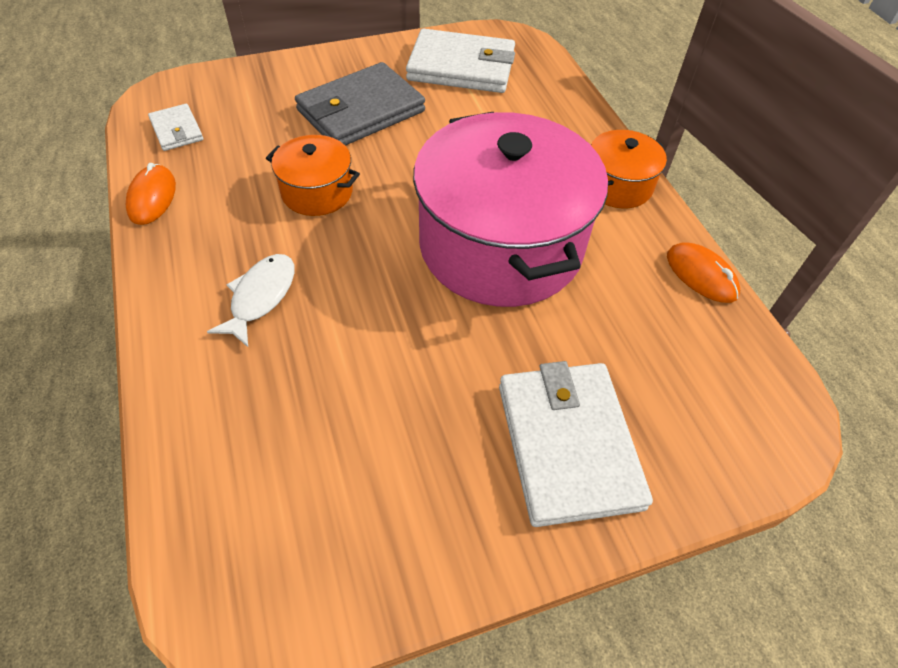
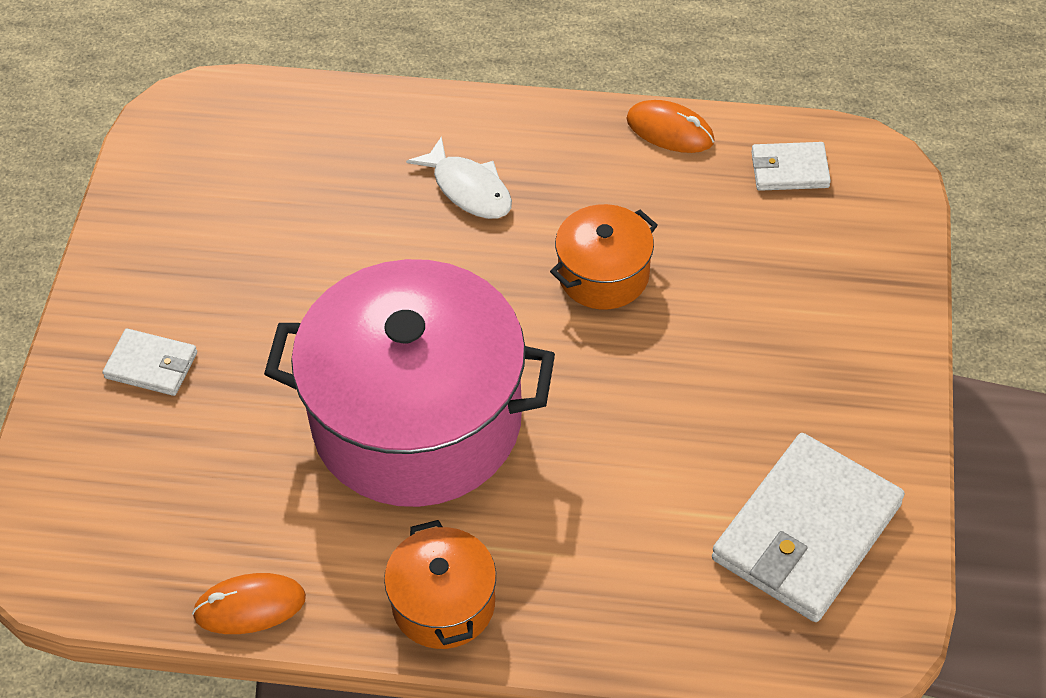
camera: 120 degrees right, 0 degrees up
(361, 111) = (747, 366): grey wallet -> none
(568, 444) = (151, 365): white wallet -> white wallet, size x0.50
•••••
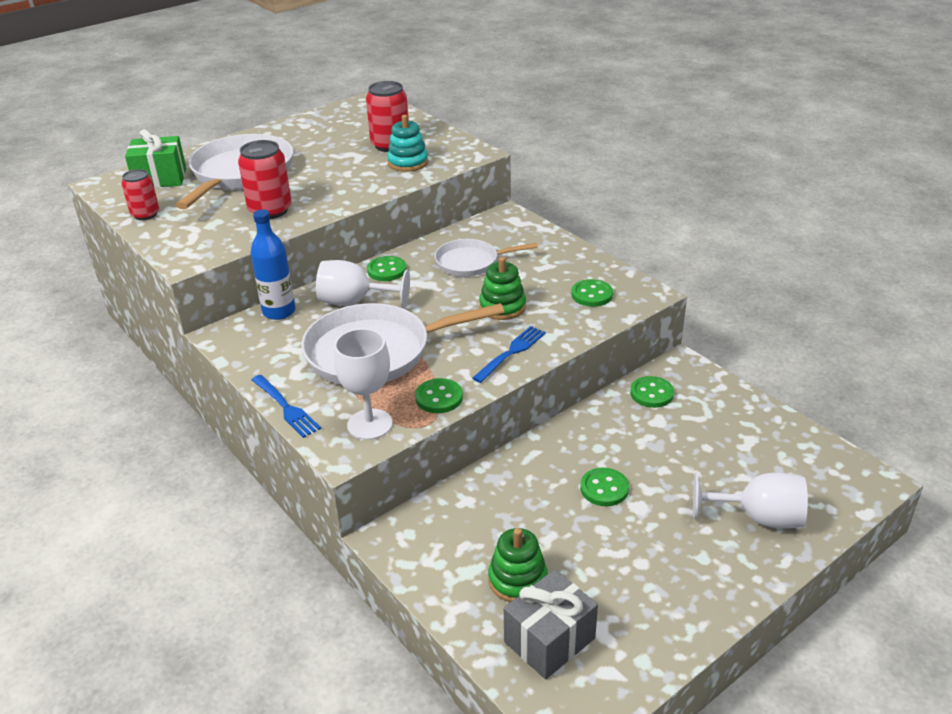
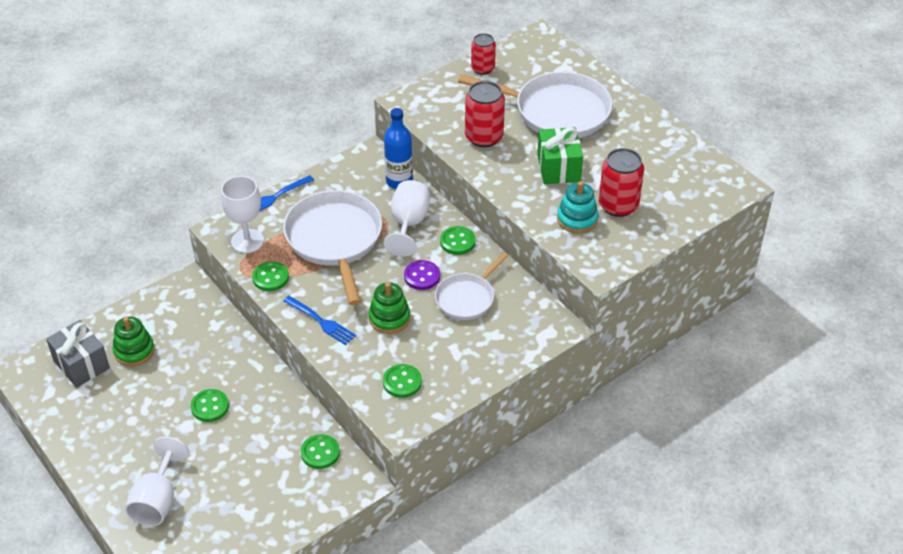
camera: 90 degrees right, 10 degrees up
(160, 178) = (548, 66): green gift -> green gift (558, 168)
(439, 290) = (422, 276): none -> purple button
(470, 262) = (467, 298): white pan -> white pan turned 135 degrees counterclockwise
•••••
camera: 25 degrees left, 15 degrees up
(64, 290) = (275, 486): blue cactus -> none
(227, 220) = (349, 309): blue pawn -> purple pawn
•••••
_Action item_: Each line of the records that contains the string "right" must be copied.

_Reply_:
camera: 120 degrees right, 0 degrees up
camera: 90 degrees right, 10 degrees up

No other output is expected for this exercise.